Itemized modification records:
■ ■ ■ ■ ■

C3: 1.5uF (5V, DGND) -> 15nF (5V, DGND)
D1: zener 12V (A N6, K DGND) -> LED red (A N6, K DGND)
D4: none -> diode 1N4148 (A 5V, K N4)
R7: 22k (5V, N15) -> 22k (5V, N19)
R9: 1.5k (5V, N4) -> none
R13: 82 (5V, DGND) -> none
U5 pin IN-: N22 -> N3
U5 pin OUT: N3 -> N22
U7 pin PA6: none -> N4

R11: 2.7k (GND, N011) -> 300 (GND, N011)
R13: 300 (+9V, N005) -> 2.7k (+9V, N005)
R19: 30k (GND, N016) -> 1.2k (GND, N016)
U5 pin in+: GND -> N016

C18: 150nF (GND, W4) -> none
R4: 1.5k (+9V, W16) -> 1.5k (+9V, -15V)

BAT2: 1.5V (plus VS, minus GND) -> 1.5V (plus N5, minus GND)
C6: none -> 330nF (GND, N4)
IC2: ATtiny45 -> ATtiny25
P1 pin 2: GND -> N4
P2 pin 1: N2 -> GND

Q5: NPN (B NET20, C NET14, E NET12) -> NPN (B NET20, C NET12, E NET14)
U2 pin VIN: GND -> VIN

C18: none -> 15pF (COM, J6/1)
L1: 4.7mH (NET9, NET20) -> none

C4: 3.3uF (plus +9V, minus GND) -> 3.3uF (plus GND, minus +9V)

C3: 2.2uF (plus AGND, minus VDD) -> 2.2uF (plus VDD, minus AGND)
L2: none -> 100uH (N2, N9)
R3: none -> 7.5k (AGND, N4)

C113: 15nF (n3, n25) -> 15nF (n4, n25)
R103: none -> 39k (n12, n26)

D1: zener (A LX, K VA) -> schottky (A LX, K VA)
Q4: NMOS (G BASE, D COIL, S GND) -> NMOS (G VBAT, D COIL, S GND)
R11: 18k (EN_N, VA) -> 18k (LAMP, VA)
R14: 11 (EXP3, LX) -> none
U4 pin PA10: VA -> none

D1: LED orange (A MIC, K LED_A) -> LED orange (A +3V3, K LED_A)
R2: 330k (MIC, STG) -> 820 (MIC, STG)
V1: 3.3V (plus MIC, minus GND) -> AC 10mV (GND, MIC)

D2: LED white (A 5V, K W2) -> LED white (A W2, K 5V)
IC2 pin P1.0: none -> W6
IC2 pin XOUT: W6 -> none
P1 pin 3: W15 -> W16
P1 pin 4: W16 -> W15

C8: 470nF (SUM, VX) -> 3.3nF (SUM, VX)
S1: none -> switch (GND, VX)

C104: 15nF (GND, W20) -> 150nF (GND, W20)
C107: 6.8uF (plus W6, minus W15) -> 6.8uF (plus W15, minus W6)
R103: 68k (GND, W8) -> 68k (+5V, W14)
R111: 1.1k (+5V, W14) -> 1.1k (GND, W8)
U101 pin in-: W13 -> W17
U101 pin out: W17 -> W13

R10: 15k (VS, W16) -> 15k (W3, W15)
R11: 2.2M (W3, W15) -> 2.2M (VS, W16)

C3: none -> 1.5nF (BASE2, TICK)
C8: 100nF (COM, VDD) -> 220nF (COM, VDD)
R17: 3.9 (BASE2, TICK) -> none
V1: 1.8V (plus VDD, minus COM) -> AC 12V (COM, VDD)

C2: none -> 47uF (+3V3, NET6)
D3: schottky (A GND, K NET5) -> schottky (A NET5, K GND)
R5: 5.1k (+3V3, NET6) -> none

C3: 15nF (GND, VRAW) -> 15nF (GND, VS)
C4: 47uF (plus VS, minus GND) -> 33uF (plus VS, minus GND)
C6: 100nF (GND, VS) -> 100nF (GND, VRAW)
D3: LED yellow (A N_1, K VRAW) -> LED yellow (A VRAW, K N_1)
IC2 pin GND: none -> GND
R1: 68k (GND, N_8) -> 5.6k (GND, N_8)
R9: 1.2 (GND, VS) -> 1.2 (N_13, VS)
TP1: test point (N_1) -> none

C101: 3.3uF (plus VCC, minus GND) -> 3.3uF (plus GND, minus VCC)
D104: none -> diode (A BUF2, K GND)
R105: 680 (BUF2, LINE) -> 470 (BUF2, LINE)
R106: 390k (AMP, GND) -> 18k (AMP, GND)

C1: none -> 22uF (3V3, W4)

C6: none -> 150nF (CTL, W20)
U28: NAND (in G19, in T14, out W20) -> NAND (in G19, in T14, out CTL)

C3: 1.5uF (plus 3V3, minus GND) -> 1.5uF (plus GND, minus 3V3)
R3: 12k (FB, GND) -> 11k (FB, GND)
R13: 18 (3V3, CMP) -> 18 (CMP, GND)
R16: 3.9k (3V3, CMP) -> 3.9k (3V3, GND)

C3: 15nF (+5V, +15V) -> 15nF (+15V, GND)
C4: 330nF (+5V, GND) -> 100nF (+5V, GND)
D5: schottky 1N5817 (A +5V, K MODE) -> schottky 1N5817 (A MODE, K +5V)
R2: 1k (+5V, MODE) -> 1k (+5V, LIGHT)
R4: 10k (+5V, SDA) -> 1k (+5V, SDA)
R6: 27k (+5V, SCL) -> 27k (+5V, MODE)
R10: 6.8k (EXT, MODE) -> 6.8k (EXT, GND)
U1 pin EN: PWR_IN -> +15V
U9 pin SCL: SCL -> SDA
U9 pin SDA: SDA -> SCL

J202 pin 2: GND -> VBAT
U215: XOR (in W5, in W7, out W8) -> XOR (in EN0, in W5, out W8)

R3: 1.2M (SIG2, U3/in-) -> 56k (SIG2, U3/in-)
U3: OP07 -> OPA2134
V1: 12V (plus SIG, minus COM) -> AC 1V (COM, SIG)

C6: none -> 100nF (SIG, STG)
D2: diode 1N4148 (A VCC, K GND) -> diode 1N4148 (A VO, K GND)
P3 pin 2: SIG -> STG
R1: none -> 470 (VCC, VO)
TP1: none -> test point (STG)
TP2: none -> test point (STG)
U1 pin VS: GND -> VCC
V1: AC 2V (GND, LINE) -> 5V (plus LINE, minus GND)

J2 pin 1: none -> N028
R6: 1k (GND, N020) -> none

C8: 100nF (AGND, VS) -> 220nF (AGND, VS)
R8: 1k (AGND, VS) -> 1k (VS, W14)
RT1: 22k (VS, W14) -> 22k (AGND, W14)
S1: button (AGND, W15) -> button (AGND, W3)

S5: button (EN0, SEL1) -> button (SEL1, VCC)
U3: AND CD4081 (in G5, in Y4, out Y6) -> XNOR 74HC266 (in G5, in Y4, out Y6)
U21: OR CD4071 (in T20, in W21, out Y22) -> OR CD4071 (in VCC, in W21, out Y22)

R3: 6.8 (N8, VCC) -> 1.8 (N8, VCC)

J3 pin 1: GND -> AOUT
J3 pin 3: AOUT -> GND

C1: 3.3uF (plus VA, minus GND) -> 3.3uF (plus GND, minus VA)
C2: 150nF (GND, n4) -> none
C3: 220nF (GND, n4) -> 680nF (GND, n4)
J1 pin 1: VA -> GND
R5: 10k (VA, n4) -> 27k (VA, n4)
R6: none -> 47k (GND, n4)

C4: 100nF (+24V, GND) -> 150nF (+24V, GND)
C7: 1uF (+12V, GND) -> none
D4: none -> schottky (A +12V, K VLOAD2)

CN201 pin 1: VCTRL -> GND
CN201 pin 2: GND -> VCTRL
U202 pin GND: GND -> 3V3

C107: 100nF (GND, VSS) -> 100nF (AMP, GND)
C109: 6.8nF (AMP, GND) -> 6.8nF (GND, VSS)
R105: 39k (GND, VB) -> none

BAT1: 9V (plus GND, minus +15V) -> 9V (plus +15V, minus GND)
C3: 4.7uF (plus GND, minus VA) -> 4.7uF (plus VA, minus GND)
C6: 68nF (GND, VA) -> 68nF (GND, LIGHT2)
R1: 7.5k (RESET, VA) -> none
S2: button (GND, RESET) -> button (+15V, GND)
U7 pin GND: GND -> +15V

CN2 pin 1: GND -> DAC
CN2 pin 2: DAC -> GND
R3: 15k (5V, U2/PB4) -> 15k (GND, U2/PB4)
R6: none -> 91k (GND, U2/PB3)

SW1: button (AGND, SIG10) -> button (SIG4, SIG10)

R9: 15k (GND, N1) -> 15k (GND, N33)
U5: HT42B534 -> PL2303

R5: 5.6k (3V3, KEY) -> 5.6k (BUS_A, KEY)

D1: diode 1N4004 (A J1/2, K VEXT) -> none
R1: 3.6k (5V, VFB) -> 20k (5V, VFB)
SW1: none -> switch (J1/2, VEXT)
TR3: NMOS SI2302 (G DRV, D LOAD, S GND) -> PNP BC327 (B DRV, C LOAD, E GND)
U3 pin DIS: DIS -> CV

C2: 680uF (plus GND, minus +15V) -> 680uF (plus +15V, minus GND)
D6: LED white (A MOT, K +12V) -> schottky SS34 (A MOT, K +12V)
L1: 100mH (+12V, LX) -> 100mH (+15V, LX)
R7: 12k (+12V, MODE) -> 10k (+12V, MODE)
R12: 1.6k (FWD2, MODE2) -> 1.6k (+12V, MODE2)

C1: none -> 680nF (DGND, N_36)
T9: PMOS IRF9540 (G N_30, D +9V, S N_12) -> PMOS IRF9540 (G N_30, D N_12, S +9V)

■ ■ ■ ■ ■

• _AIM OF THE EXERCISE_: Restate word for word the lines of the data above, starting at the line containing "D1: zener (A" and ending at the line containing "IC2 pin P1.0: none -> W6", both included, and nothing more.

• _WRITTEN REPLY_:
D1: zener (A LX, K VA) -> schottky (A LX, K VA)
Q4: NMOS (G BASE, D COIL, S GND) -> NMOS (G VBAT, D COIL, S GND)
R11: 18k (EN_N, VA) -> 18k (LAMP, VA)
R14: 11 (EXP3, LX) -> none
U4 pin PA10: VA -> none

D1: LED orange (A MIC, K LED_A) -> LED orange (A +3V3, K LED_A)
R2: 330k (MIC, STG) -> 820 (MIC, STG)
V1: 3.3V (plus MIC, minus GND) -> AC 10mV (GND, MIC)

D2: LED white (A 5V, K W2) -> LED white (A W2, K 5V)
IC2 pin P1.0: none -> W6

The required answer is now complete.